Work instructions –
Using the entries below, show all lines with the string "toothbrush".

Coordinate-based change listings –
□ □ □ □ □ □ □

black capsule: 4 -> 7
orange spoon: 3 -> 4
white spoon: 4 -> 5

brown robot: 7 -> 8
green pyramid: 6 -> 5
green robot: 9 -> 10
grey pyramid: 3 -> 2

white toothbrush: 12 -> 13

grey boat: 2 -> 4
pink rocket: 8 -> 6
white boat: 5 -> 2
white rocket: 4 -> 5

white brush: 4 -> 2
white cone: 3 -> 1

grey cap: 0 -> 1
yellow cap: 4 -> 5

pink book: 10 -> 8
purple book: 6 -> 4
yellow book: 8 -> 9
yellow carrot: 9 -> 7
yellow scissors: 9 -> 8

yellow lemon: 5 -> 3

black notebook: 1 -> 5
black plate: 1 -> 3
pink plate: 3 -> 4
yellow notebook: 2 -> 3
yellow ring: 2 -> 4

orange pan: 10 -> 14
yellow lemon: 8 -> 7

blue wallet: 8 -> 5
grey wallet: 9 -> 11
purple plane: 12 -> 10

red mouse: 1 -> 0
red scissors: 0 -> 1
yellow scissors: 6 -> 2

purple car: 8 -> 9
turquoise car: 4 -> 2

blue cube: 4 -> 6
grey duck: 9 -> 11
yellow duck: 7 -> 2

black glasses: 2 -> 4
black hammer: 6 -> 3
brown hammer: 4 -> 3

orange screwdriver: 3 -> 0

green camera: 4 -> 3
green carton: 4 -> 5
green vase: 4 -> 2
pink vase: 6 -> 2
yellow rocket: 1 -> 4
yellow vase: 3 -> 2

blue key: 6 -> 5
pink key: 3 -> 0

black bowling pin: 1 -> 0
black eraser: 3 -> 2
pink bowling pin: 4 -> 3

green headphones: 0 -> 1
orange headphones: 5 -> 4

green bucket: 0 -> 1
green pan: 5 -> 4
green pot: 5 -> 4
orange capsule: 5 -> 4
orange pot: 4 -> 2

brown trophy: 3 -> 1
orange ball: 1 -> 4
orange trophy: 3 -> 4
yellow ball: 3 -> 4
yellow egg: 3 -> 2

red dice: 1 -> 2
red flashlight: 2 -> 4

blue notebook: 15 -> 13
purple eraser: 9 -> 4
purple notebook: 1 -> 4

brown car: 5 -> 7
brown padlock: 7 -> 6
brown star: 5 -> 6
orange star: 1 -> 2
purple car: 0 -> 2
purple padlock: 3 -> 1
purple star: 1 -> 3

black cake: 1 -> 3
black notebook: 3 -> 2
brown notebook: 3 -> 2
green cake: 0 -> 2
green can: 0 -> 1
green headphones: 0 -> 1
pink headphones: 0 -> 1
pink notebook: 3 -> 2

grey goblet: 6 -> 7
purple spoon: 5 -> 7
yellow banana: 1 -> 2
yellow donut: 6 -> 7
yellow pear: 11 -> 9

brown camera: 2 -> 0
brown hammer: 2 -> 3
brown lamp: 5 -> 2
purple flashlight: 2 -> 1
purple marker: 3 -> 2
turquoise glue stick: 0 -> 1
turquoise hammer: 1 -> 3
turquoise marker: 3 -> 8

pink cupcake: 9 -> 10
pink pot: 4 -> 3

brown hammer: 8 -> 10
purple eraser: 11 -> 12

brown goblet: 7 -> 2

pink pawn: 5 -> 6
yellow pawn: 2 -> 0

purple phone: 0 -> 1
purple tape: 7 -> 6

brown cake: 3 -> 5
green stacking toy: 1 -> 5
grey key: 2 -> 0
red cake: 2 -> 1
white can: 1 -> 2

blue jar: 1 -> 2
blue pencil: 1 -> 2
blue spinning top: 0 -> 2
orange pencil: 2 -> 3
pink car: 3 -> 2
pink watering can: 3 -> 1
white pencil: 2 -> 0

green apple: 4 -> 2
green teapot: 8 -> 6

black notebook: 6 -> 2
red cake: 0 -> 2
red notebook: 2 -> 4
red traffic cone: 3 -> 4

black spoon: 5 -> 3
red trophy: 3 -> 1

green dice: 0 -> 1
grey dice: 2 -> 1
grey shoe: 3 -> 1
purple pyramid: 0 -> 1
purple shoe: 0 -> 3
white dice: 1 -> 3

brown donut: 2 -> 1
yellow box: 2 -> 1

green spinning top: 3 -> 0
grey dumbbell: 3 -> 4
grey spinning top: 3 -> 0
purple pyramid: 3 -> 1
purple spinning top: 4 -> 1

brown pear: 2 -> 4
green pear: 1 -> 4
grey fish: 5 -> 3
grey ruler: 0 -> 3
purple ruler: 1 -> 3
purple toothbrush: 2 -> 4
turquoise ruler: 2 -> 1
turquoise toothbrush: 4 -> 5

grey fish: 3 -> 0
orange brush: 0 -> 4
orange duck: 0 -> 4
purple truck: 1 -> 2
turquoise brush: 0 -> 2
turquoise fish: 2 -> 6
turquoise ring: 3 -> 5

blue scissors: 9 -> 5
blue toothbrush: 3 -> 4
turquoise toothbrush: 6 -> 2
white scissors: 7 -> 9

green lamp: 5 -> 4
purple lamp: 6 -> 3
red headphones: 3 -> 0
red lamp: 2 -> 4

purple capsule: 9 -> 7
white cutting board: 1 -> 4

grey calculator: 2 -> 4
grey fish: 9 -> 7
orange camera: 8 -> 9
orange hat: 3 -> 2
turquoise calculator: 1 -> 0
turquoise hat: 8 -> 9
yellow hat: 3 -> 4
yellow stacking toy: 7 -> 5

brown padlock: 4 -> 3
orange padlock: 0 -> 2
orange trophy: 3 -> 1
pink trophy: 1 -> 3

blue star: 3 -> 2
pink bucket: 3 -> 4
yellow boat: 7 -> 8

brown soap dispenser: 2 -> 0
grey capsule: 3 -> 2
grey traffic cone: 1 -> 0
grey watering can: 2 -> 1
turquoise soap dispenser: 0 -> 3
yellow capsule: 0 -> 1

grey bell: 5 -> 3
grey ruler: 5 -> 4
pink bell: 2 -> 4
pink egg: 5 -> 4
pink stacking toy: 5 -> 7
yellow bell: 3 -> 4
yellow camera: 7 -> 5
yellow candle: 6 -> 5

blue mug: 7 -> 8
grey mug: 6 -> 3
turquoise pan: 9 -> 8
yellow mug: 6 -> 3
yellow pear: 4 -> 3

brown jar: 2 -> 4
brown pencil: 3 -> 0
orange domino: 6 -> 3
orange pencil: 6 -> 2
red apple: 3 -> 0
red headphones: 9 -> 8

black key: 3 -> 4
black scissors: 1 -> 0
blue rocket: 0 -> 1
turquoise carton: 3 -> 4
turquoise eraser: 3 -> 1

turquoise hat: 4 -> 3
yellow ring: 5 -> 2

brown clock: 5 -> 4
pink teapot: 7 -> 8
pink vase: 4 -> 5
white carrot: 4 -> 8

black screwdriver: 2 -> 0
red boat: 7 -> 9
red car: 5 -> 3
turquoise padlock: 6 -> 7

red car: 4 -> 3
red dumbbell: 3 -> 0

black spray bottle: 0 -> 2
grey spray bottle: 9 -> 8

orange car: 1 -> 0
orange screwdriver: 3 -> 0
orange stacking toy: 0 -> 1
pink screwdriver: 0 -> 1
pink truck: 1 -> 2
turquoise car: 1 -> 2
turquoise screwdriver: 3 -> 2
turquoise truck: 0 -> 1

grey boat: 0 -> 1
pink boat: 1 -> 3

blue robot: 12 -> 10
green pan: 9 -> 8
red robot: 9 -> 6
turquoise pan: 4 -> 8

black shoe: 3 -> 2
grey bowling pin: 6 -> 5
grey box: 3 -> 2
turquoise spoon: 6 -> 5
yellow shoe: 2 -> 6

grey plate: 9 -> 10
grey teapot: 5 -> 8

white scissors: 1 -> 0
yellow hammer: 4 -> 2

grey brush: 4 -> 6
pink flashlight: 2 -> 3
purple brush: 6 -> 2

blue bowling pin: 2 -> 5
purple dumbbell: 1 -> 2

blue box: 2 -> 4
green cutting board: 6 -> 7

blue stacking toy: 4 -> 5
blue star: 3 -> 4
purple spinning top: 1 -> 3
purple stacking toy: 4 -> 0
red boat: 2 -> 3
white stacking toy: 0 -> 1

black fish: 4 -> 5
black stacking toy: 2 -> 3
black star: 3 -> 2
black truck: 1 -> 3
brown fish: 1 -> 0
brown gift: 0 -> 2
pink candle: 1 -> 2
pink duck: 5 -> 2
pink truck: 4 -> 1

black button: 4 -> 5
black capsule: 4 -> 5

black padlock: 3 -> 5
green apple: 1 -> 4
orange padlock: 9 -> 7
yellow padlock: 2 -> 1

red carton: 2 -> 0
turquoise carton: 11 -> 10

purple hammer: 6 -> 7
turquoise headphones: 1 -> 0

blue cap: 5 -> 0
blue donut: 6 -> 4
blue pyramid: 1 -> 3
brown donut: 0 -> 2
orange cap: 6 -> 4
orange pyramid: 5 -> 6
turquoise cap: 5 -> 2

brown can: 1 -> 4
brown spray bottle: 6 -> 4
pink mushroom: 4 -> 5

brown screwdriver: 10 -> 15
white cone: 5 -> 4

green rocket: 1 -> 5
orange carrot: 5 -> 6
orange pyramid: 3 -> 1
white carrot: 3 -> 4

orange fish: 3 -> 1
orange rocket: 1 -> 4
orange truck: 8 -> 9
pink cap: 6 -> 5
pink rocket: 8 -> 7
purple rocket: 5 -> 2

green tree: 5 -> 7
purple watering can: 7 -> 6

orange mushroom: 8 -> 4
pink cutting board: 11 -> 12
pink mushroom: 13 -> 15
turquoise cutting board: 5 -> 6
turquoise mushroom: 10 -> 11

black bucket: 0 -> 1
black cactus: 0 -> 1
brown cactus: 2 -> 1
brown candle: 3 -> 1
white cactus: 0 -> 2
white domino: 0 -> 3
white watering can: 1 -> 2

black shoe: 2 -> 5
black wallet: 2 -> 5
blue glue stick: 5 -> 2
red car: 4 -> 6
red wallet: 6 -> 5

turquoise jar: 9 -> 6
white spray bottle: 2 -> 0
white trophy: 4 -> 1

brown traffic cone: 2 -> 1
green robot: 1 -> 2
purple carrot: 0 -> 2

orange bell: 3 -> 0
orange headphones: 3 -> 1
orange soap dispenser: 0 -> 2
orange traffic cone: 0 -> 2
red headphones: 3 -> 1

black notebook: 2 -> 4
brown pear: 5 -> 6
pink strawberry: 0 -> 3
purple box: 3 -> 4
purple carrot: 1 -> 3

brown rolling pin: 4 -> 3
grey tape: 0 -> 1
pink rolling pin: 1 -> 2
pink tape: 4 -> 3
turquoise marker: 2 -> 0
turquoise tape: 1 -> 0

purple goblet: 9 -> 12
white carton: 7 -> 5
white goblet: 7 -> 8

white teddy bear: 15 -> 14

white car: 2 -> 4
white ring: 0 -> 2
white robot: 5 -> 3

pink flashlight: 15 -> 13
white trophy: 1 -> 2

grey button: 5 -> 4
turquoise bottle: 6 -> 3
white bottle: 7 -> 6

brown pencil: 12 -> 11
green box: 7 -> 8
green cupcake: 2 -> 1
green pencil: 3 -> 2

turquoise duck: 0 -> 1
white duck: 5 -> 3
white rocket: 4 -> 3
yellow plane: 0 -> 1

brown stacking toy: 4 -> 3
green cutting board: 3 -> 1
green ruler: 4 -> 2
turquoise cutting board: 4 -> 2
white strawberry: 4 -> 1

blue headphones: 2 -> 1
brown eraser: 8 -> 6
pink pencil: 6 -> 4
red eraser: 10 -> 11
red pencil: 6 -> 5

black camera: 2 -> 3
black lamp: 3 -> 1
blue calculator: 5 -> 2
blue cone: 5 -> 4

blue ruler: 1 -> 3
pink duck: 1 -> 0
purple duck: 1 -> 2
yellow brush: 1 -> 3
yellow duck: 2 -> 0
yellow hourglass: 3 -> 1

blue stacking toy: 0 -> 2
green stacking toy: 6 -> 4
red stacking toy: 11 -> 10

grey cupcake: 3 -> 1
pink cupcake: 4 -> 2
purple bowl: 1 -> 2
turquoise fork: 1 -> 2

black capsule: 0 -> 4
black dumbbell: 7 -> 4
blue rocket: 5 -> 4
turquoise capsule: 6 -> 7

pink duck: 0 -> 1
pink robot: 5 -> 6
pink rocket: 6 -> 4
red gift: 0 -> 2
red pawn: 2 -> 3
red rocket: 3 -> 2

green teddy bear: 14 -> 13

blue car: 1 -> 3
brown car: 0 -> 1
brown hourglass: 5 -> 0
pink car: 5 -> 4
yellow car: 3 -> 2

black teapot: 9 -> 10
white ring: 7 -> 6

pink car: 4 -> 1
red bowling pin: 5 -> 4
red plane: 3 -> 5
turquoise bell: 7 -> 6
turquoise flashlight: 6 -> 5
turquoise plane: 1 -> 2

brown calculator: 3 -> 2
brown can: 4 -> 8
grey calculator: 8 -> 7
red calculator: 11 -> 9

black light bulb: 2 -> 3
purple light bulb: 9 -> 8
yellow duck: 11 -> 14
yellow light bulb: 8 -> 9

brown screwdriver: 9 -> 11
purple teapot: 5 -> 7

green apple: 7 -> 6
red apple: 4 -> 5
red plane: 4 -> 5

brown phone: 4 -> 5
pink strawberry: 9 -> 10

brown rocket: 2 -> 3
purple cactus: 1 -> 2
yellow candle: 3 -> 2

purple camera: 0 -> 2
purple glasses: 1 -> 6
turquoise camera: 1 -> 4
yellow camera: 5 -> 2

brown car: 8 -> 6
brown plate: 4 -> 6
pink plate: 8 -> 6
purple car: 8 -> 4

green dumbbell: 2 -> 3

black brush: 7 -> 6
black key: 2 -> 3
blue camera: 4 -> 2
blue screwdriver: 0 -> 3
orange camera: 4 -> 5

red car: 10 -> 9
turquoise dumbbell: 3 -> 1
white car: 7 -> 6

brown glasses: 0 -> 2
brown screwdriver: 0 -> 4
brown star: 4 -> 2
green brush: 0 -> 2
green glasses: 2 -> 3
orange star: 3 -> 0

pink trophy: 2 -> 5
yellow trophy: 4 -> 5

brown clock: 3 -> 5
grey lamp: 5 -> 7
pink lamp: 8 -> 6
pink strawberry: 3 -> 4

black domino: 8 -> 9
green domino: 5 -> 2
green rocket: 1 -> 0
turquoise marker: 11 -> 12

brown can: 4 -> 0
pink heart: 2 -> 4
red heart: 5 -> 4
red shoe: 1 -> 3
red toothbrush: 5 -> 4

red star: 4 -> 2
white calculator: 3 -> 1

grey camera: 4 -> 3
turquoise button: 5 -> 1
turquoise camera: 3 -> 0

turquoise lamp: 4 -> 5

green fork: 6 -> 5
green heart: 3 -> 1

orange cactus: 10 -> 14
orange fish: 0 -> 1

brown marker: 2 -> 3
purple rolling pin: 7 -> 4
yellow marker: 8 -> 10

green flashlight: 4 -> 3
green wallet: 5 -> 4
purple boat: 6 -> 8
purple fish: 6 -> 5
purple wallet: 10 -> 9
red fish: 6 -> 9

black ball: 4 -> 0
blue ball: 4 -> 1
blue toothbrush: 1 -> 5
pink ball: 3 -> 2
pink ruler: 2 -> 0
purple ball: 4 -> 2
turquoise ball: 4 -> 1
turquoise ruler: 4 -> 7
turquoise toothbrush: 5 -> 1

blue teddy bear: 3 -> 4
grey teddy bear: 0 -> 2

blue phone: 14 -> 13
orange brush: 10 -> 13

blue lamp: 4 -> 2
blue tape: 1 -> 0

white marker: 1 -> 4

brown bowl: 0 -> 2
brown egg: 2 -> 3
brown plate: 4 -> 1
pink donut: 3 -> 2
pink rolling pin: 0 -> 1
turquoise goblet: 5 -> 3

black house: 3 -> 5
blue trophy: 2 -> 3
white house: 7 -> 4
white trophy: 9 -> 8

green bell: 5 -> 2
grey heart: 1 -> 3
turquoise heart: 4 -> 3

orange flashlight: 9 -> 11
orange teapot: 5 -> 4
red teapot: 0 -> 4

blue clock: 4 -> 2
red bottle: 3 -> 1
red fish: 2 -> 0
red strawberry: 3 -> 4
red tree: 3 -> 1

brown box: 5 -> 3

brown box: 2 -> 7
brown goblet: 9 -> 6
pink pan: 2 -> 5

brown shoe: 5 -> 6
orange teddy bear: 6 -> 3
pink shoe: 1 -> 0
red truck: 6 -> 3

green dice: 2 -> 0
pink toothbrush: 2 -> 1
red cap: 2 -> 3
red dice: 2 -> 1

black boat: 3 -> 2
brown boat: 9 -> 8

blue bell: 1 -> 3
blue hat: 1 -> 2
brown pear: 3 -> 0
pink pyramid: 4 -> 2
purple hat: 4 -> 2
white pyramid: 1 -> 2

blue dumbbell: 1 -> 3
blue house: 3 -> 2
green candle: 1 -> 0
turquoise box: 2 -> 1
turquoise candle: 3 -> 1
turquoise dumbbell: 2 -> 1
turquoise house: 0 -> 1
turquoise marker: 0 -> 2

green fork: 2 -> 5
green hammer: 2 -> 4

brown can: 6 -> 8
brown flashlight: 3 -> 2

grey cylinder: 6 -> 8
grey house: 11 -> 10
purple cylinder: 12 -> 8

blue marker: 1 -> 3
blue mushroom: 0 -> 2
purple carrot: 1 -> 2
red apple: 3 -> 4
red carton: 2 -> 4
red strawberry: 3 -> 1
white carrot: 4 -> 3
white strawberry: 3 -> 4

□ □ □ □ □ □ □

Answer box –
white toothbrush: 12 -> 13
purple toothbrush: 2 -> 4
turquoise toothbrush: 4 -> 5
blue toothbrush: 3 -> 4
turquoise toothbrush: 6 -> 2
red toothbrush: 5 -> 4
blue toothbrush: 1 -> 5
turquoise toothbrush: 5 -> 1
pink toothbrush: 2 -> 1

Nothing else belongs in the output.